(Spatial reasoning data)
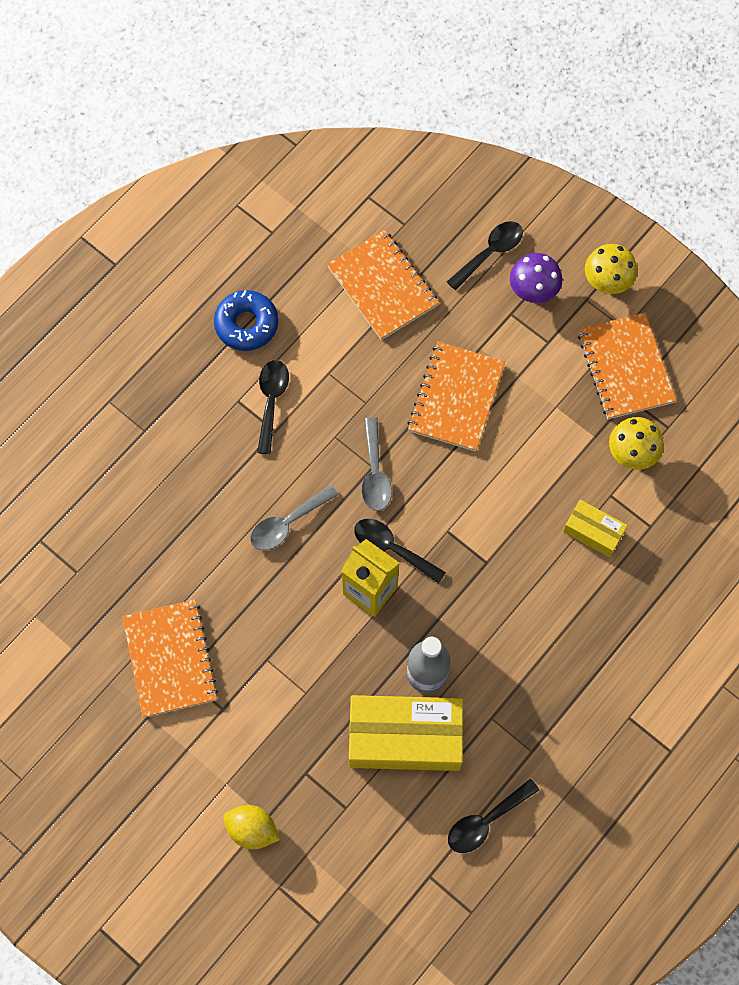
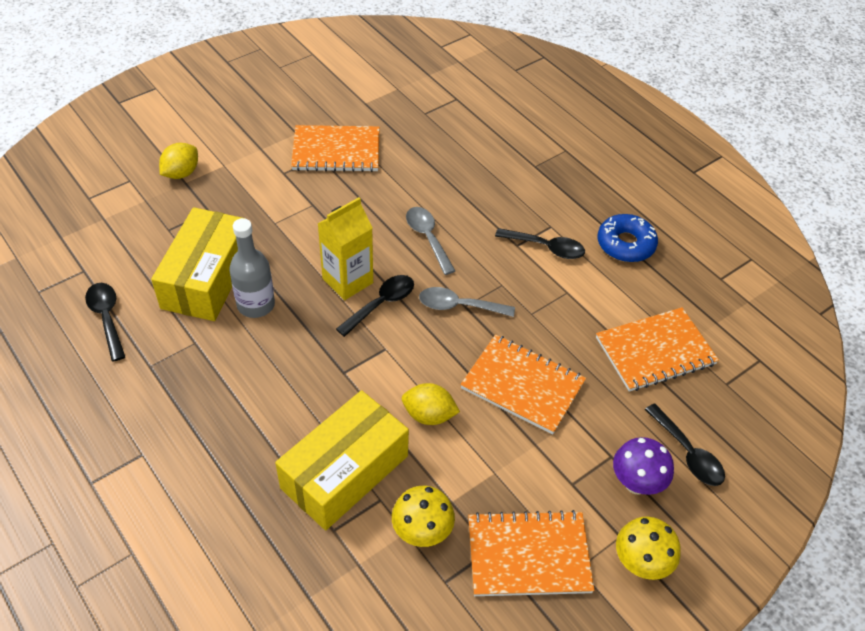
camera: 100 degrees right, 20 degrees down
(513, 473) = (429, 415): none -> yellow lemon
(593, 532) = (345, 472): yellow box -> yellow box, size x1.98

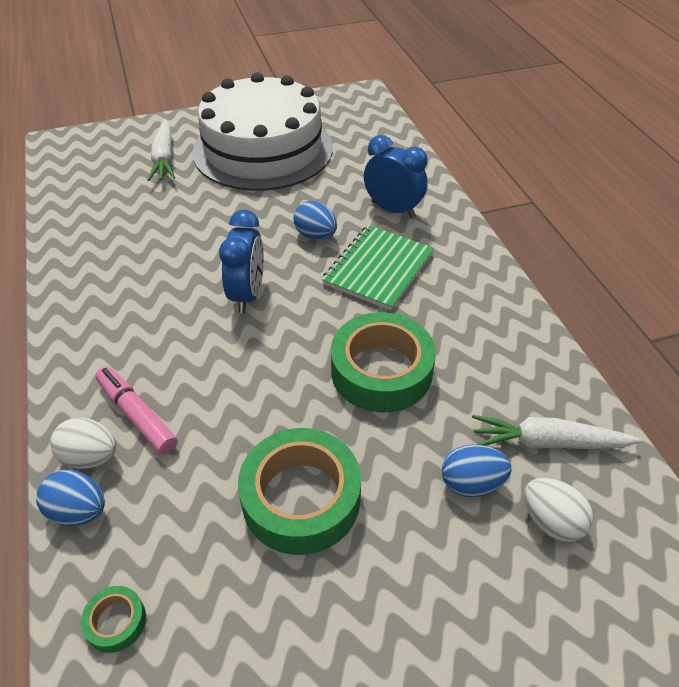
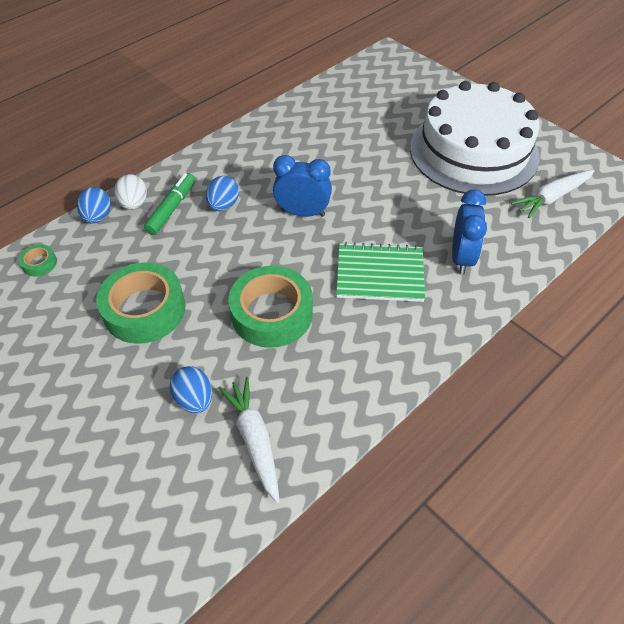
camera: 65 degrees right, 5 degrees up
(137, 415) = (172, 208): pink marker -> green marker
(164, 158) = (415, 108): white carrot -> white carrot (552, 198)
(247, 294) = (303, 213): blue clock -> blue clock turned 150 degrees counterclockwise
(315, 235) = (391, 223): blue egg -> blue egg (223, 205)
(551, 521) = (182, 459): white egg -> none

### Work item
From the first line to the last, return the records exactly and leave the pictures behind.

### Solution to this problem
camera: 100 degrees right, 20 degrees down
(513, 473) = (429, 415): none -> yellow lemon
(593, 532) = (345, 472): yellow box -> yellow box, size x1.98

camera: 65 degrees right, 5 degrees up
(137, 415) = (172, 208): pink marker -> green marker
(164, 158) = (415, 108): white carrot -> white carrot (552, 198)
(247, 294) = (303, 213): blue clock -> blue clock turned 150 degrees counterclockwise
(315, 235) = (391, 223): blue egg -> blue egg (223, 205)
(551, 521) = (182, 459): white egg -> none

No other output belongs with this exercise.